What the task asks: After finding the line that holds "white brick A5:A7" below, set down that line and the rest through the final one exactly, leaving the pictures out.

(Object matching data)

- - - - - - -

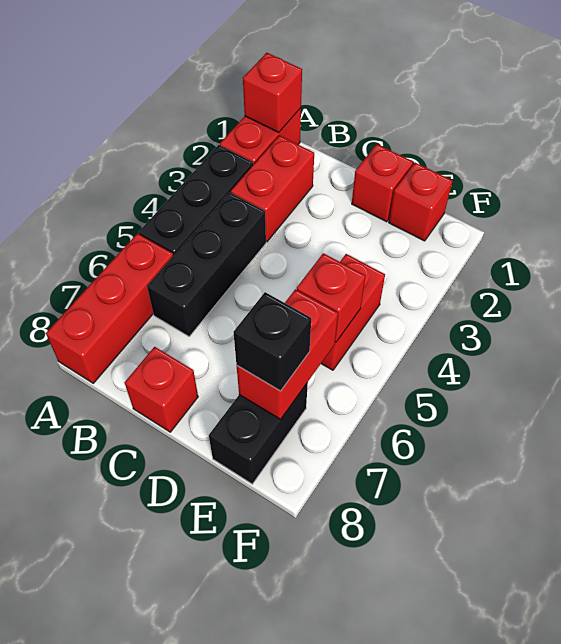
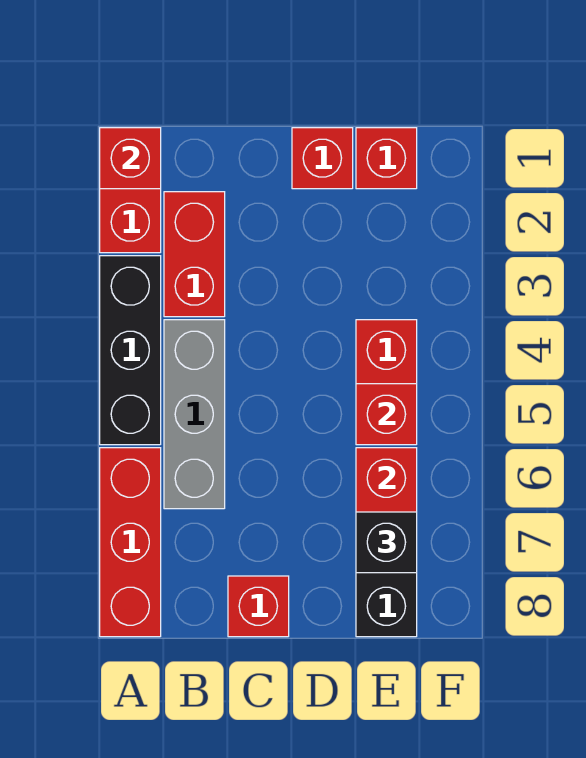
black brick B4:B6 level 1 -> grey brick B4:B6 level 1

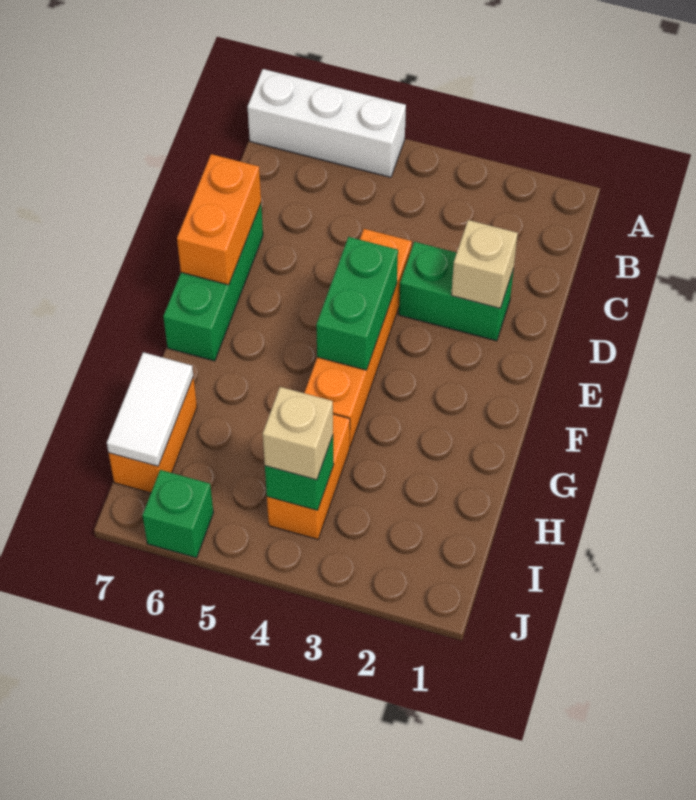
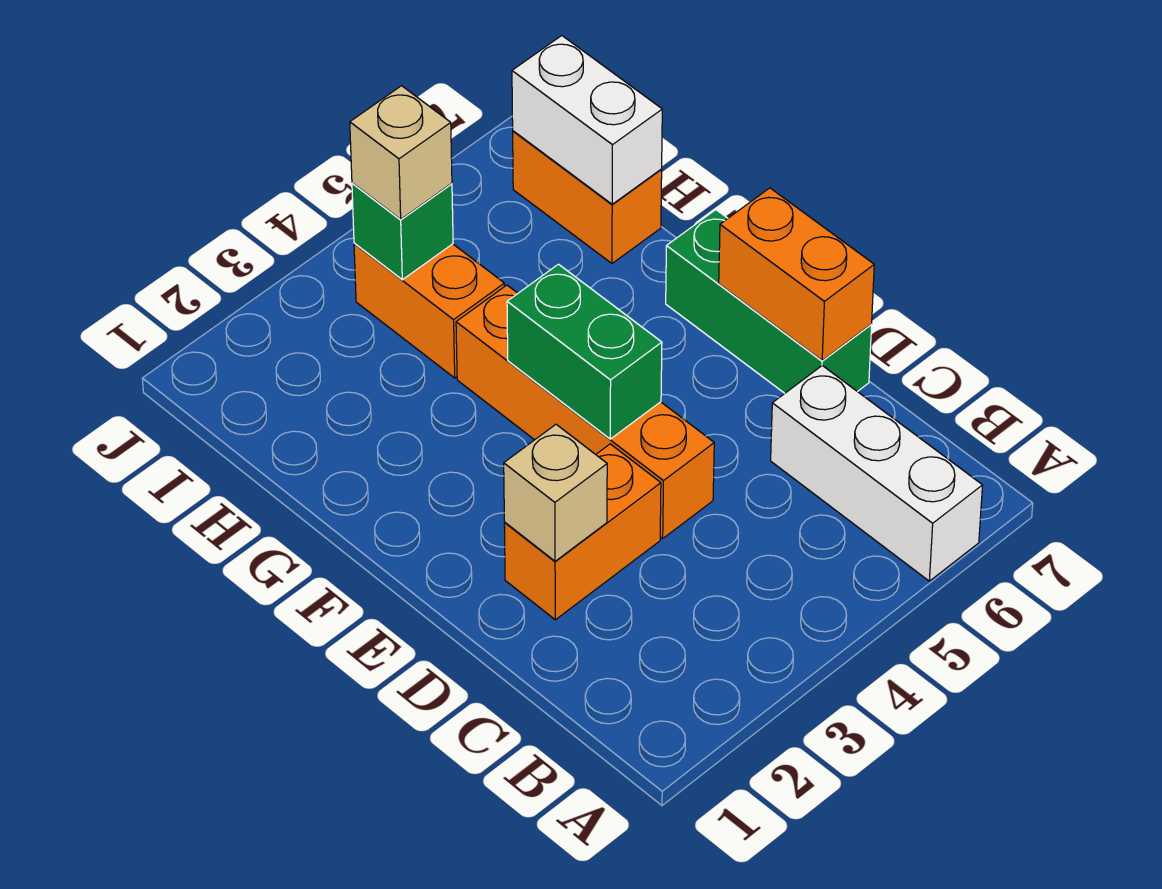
white brick A5:A7 level 1 -> white brick A6:C6 level 1
green brick D2:D3 level 1 -> orange brick D2:D3 level 1
white tile H7:I7 level 2 -> white brick H7:I7 level 2
green brick J6 level 1 -> none

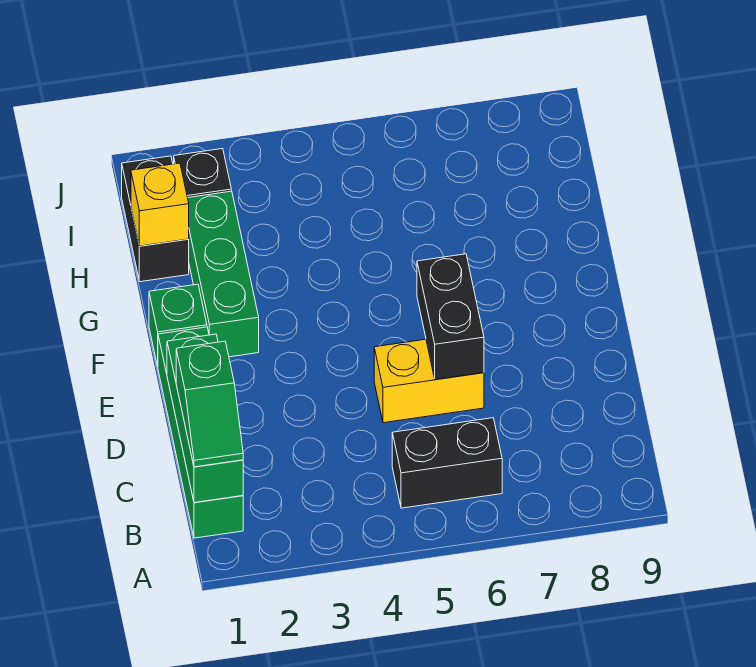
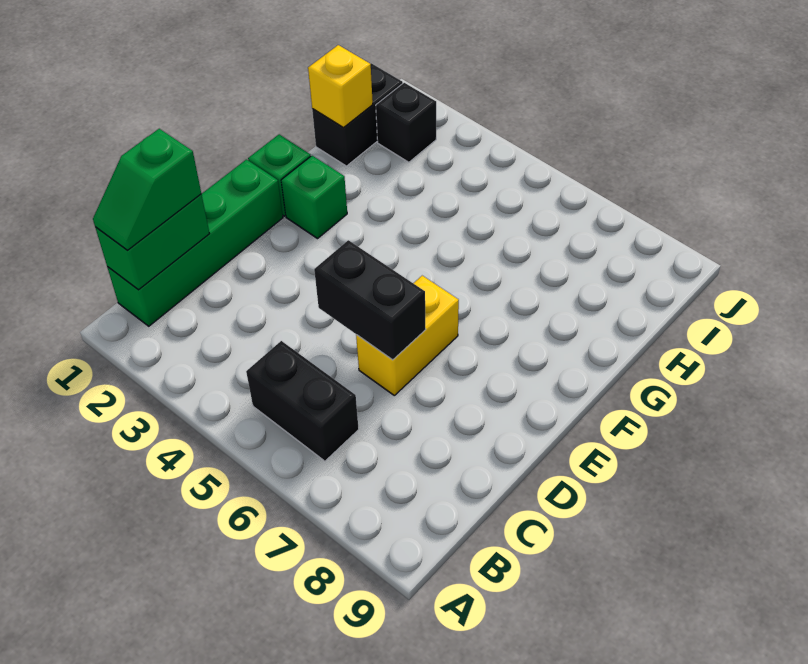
green brick B1:D1 level 2 -> green brick B1:C1 level 2
yellow brick D5:D6 level 1 -> yellow brick D6:E6 level 1
black brick D6:E6 level 2 -> black brick D5:D6 level 2
green brick F2:H2 level 1 -> green brick F2 level 1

- - - - - - -

Output for this task:
white brick A5:A7 level 1 -> white brick A6:C6 level 1
green brick D2:D3 level 1 -> orange brick D2:D3 level 1
white tile H7:I7 level 2 -> white brick H7:I7 level 2
green brick J6 level 1 -> none

green brick B1:D1 level 2 -> green brick B1:C1 level 2
yellow brick D5:D6 level 1 -> yellow brick D6:E6 level 1
black brick D6:E6 level 2 -> black brick D5:D6 level 2
green brick F2:H2 level 1 -> green brick F2 level 1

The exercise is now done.